**About this exercise**
In the listing below, start your output at the line with "What was the bright" and end it after the line with "The size of", copying every line exactly.

**Study material**
--
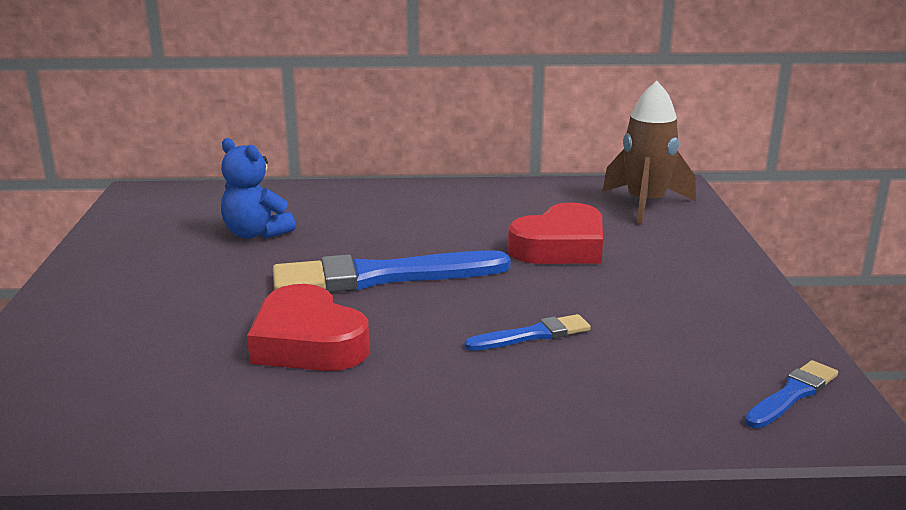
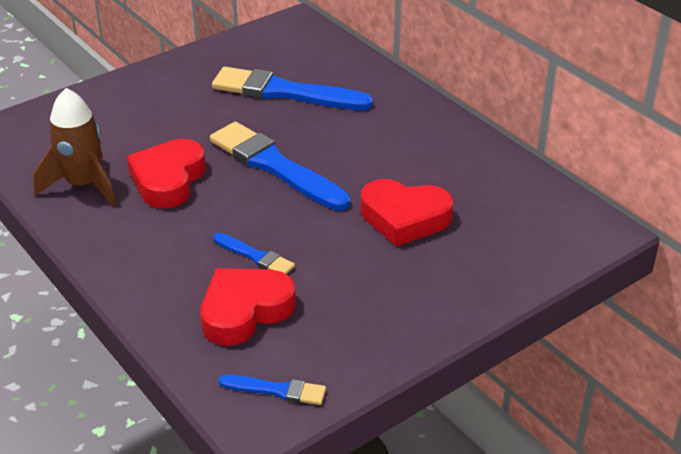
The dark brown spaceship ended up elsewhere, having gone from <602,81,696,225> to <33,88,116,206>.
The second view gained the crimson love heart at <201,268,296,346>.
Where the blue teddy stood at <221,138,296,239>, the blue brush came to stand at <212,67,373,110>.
--
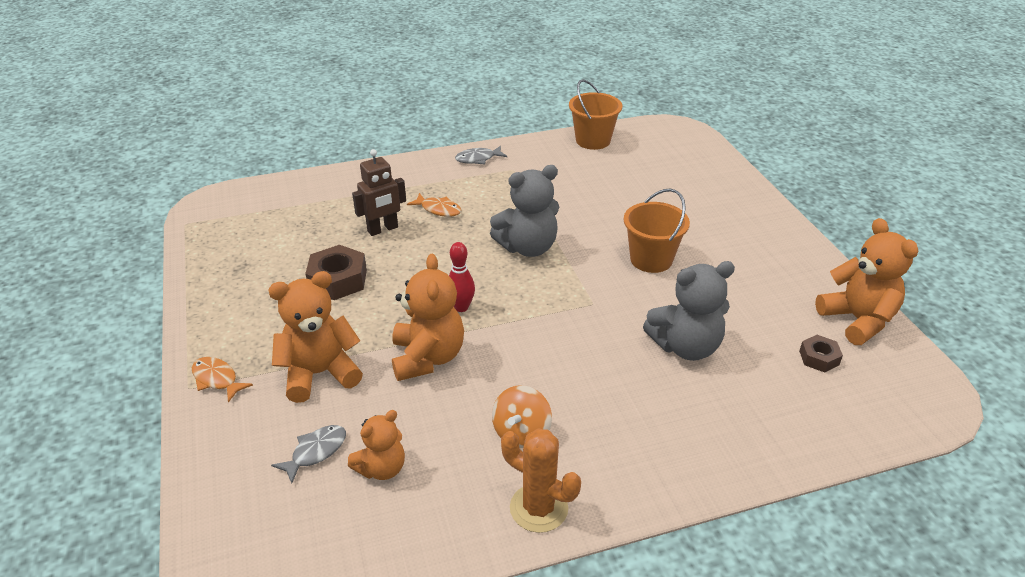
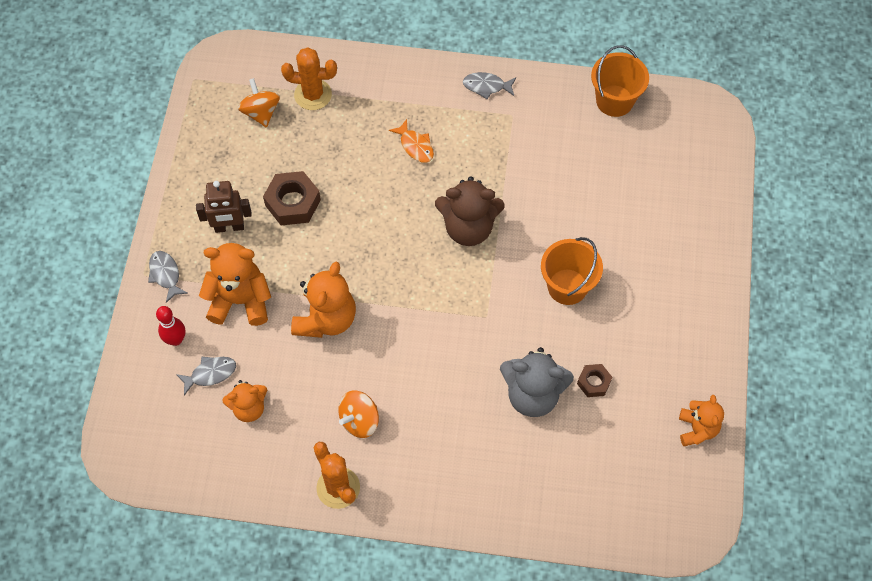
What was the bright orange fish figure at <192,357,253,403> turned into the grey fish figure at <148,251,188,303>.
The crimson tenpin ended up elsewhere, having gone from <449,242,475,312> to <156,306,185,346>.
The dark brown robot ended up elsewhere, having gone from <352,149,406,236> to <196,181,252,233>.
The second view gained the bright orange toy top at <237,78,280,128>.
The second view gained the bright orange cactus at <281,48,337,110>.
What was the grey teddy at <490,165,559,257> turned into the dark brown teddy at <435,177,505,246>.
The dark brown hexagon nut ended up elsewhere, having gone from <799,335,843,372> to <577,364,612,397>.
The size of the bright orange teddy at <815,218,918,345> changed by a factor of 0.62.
--
**Task solution**
What was the bright orange fish figure at <192,357,253,403> turned into the grey fish figure at <148,251,188,303>.
The crimson tenpin ended up elsewhere, having gone from <449,242,475,312> to <156,306,185,346>.
The dark brown robot ended up elsewhere, having gone from <352,149,406,236> to <196,181,252,233>.
The second view gained the bright orange toy top at <237,78,280,128>.
The second view gained the bright orange cactus at <281,48,337,110>.
What was the grey teddy at <490,165,559,257> turned into the dark brown teddy at <435,177,505,246>.
The dark brown hexagon nut ended up elsewhere, having gone from <799,335,843,372> to <577,364,612,397>.
The size of the bright orange teddy at <815,218,918,345> changed by a factor of 0.62.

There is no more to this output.